* **Exercise details**
Please retype every entry as written, and keep the pictures out.

Object state change records:
######

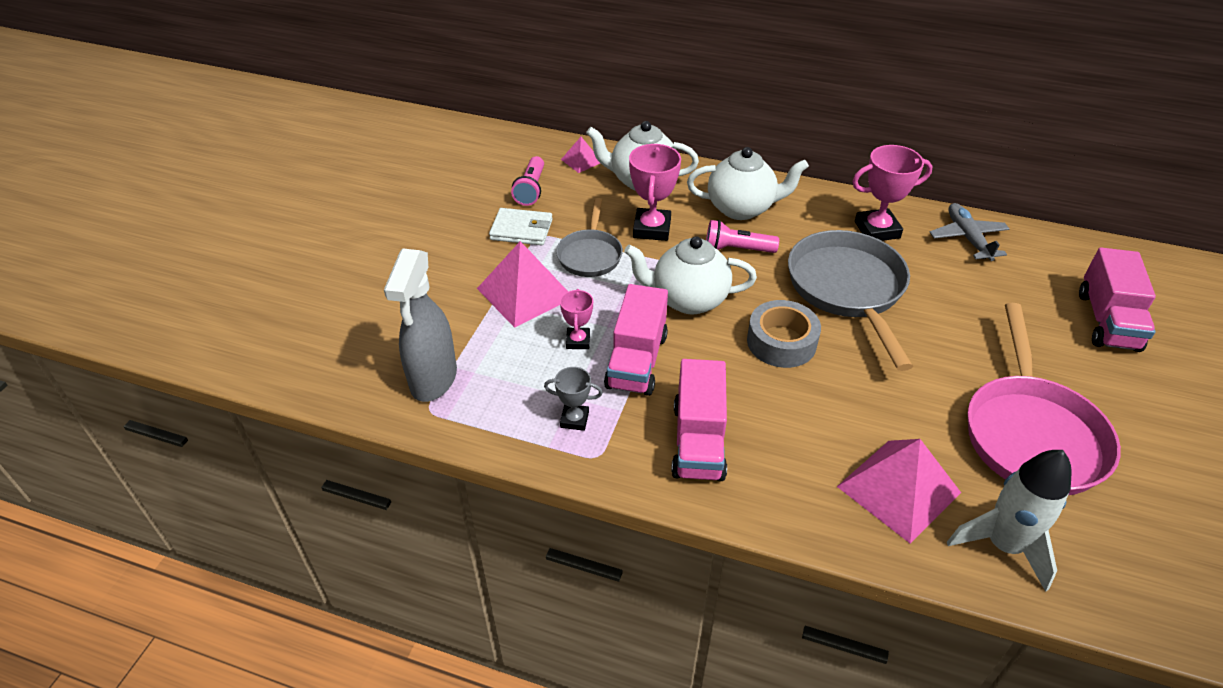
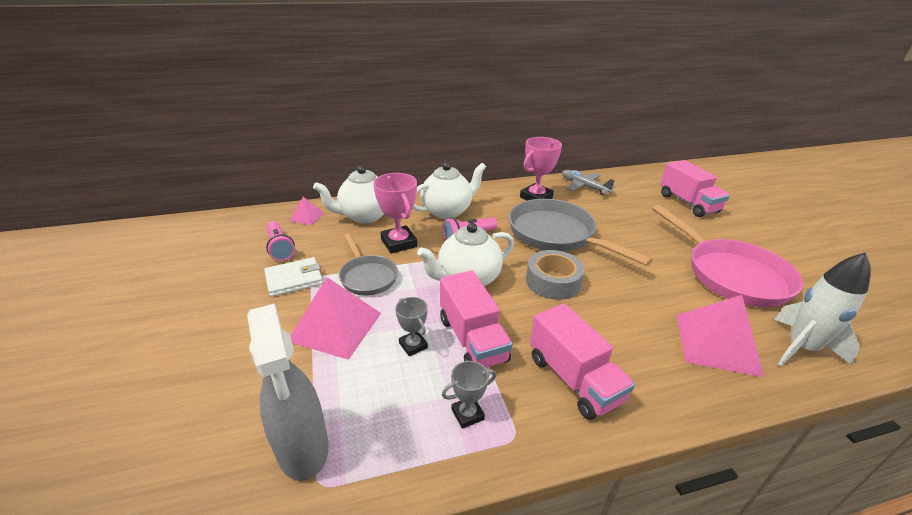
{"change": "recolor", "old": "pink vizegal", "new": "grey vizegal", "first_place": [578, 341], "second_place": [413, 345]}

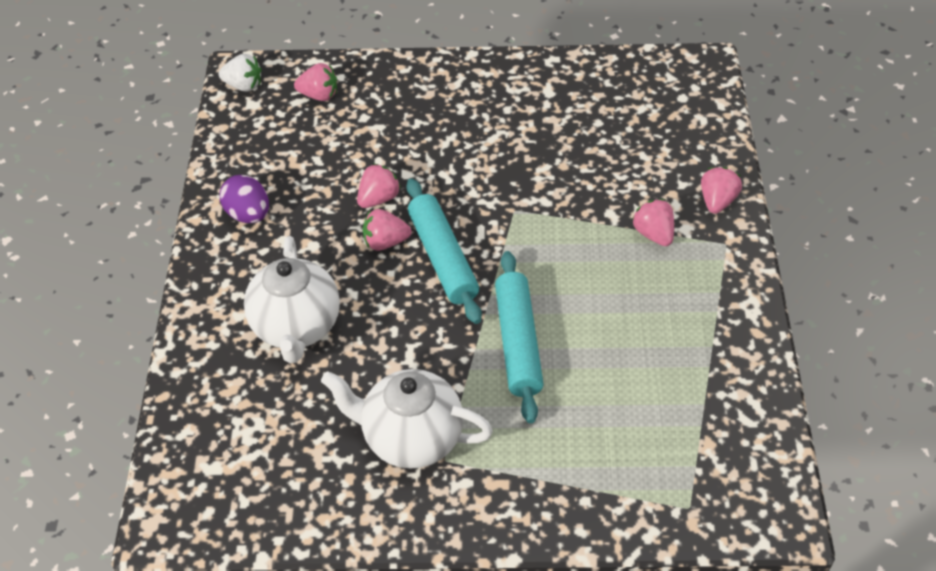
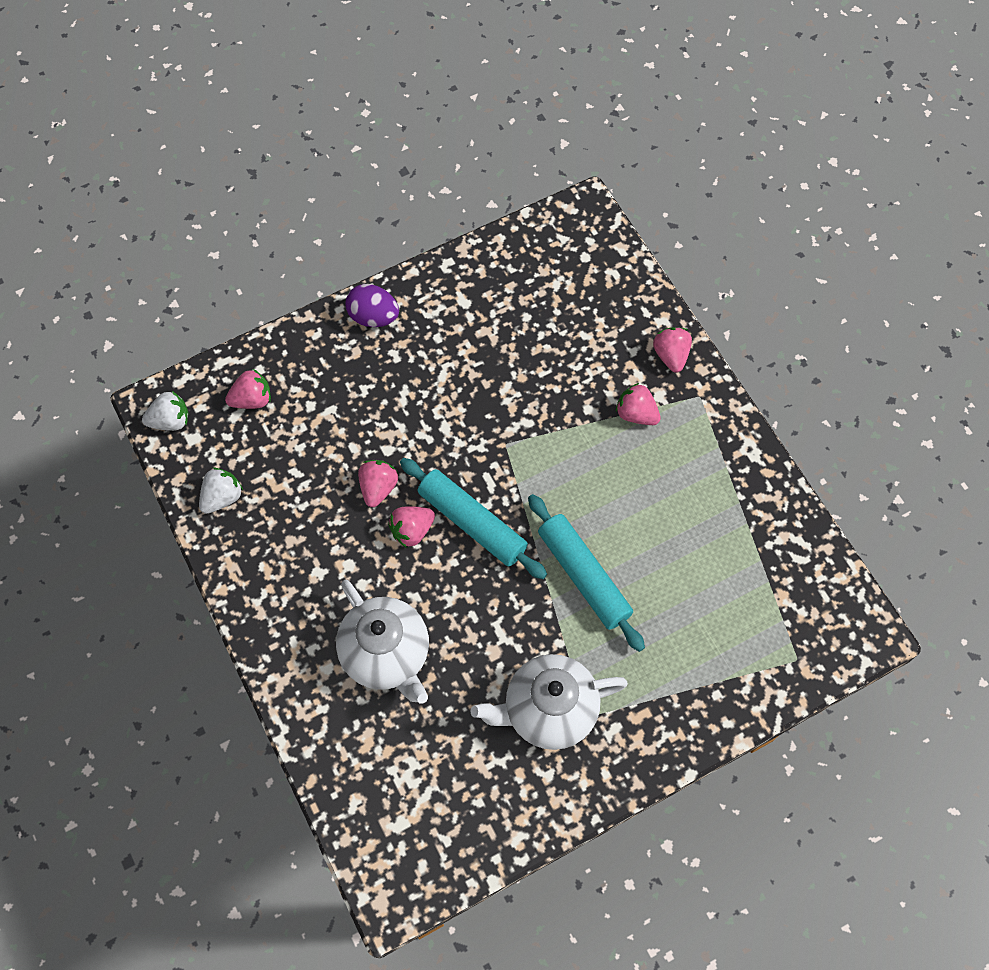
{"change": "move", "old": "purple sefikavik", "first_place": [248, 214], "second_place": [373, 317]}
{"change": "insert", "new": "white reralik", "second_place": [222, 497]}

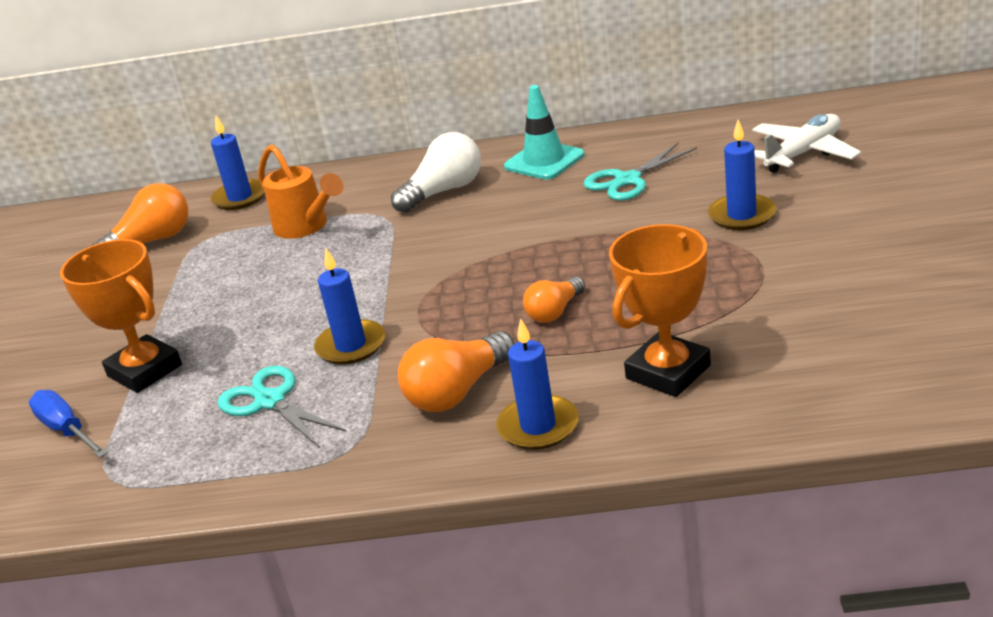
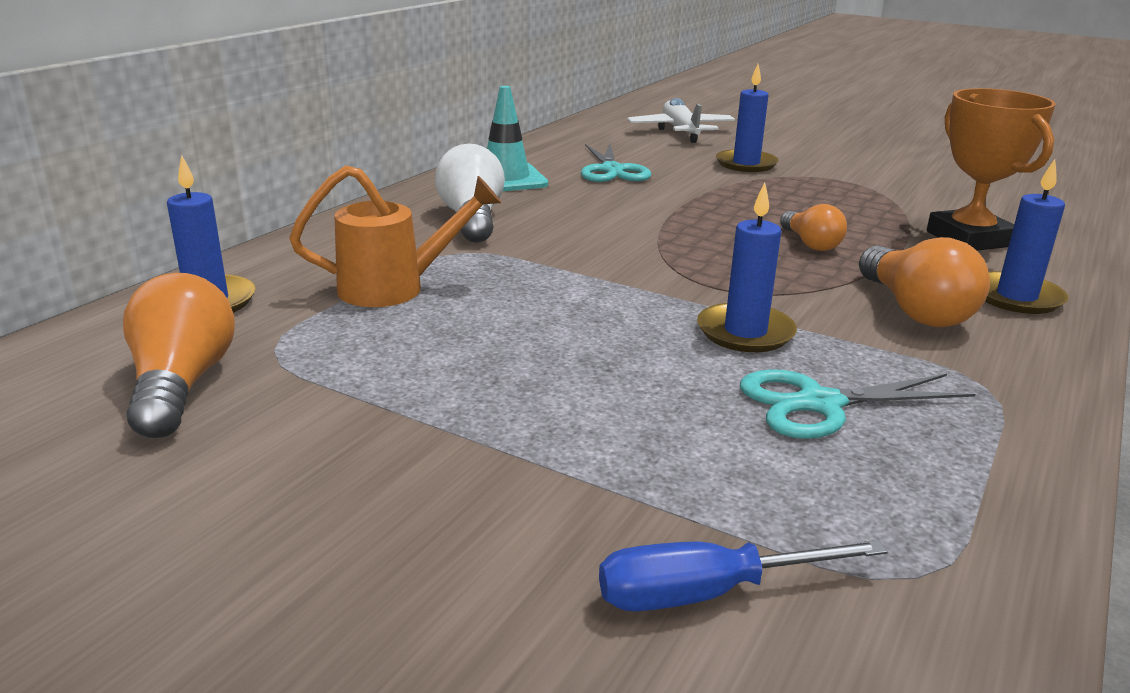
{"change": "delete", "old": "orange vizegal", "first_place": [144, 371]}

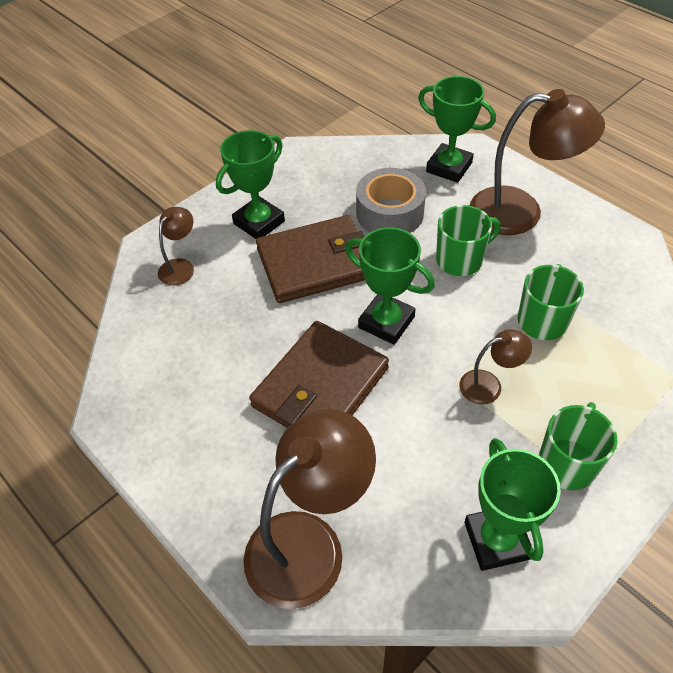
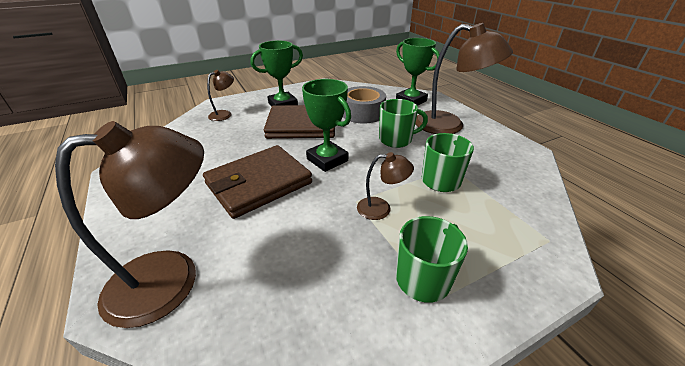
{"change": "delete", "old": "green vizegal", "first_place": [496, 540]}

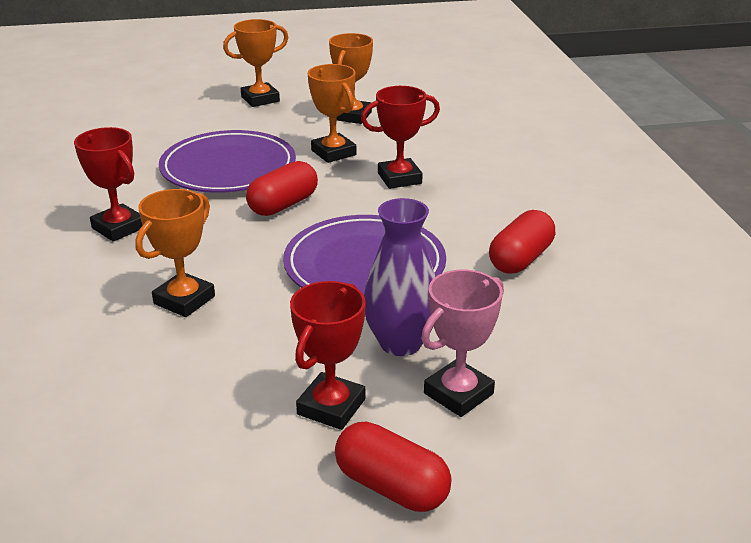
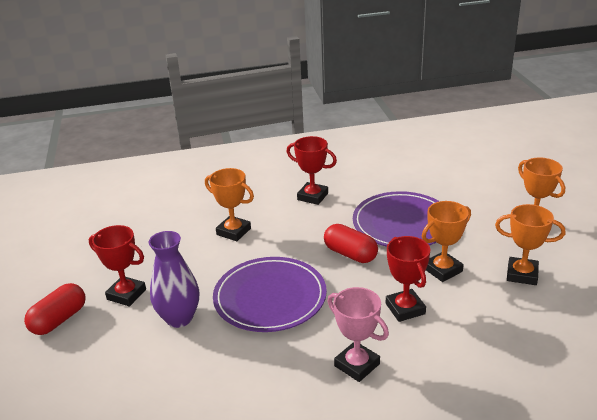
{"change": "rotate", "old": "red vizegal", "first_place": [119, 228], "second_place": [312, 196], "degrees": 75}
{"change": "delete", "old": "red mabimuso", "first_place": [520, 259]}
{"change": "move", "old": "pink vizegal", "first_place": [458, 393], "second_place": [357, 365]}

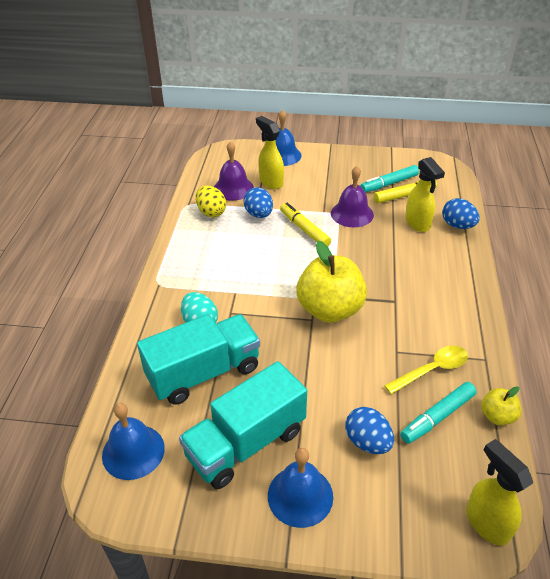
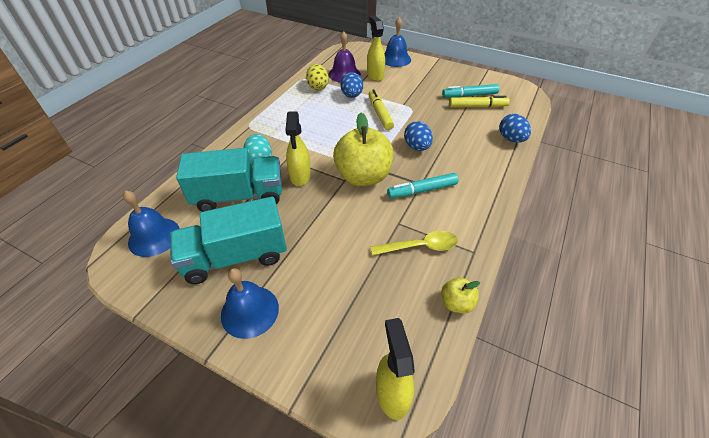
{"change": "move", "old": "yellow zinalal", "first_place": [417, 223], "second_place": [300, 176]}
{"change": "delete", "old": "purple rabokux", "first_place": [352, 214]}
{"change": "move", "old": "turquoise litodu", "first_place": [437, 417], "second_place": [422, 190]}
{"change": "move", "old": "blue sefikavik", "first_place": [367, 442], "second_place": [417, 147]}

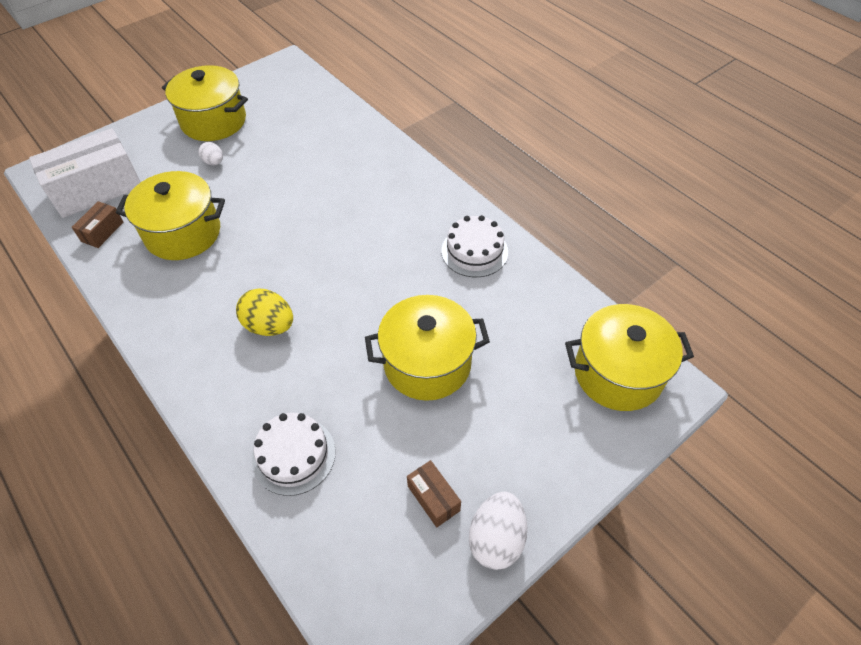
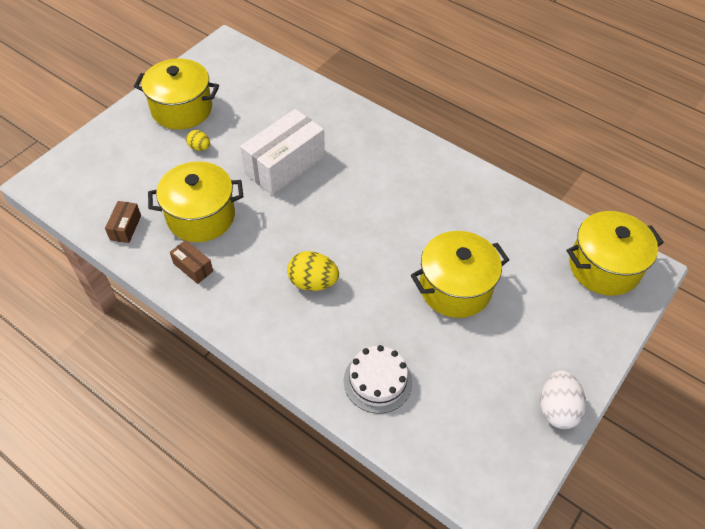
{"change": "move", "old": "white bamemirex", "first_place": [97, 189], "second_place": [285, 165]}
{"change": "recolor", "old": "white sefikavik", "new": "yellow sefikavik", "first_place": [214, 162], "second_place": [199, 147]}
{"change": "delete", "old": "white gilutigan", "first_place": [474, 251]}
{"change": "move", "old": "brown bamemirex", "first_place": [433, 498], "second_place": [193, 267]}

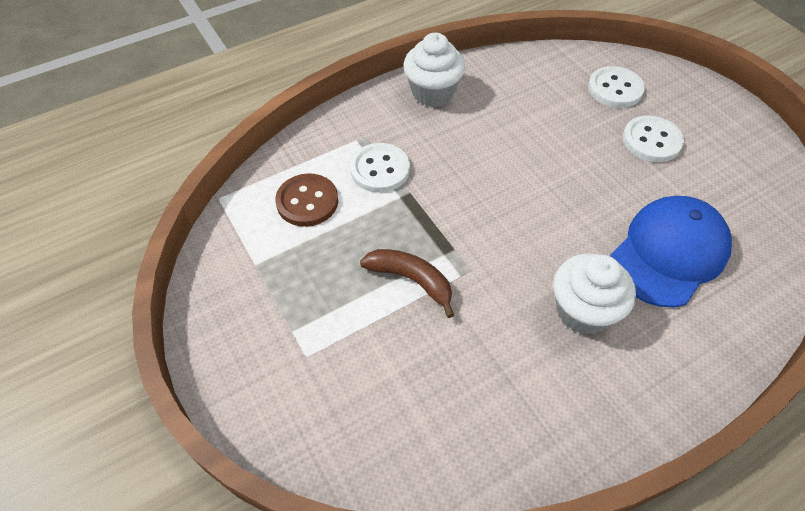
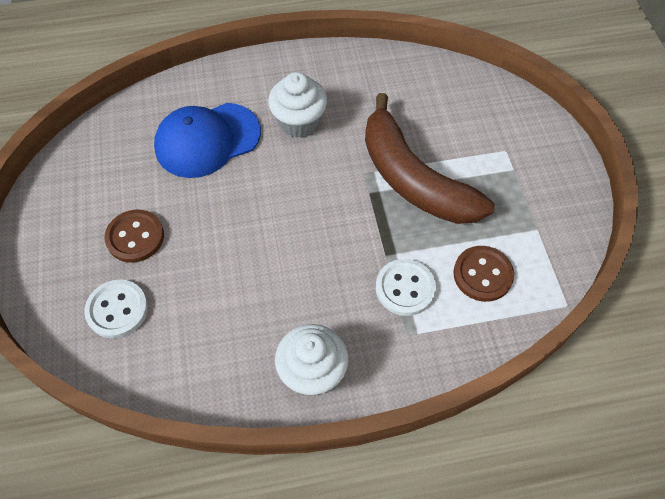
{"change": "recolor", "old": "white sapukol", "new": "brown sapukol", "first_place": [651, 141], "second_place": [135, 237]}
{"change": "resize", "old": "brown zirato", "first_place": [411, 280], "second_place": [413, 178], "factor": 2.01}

######

* **Response area**
{"change": "recolor", "old": "pink vizegal", "new": "grey vizegal", "first_place": [578, 341], "second_place": [413, 345]}

{"change": "move", "old": "purple sefikavik", "first_place": [248, 214], "second_place": [373, 317]}
{"change": "insert", "new": "white reralik", "second_place": [222, 497]}

{"change": "delete", "old": "orange vizegal", "first_place": [144, 371]}

{"change": "delete", "old": "green vizegal", "first_place": [496, 540]}

{"change": "rotate", "old": "red vizegal", "first_place": [119, 228], "second_place": [312, 196], "degrees": 75}
{"change": "delete", "old": "red mabimuso", "first_place": [520, 259]}
{"change": "move", "old": "pink vizegal", "first_place": [458, 393], "second_place": [357, 365]}

{"change": "move", "old": "yellow zinalal", "first_place": [417, 223], "second_place": [300, 176]}
{"change": "delete", "old": "purple rabokux", "first_place": [352, 214]}
{"change": "move", "old": "turquoise litodu", "first_place": [437, 417], "second_place": [422, 190]}
{"change": "move", "old": "blue sefikavik", "first_place": [367, 442], "second_place": [417, 147]}

{"change": "move", "old": "white bamemirex", "first_place": [97, 189], "second_place": [285, 165]}
{"change": "recolor", "old": "white sefikavik", "new": "yellow sefikavik", "first_place": [214, 162], "second_place": [199, 147]}
{"change": "delete", "old": "white gilutigan", "first_place": [474, 251]}
{"change": "move", "old": "brown bamemirex", "first_place": [433, 498], "second_place": [193, 267]}

{"change": "recolor", "old": "white sapukol", "new": "brown sapukol", "first_place": [651, 141], "second_place": [135, 237]}
{"change": "resize", "old": "brown zirato", "first_place": [411, 280], "second_place": [413, 178], "factor": 2.01}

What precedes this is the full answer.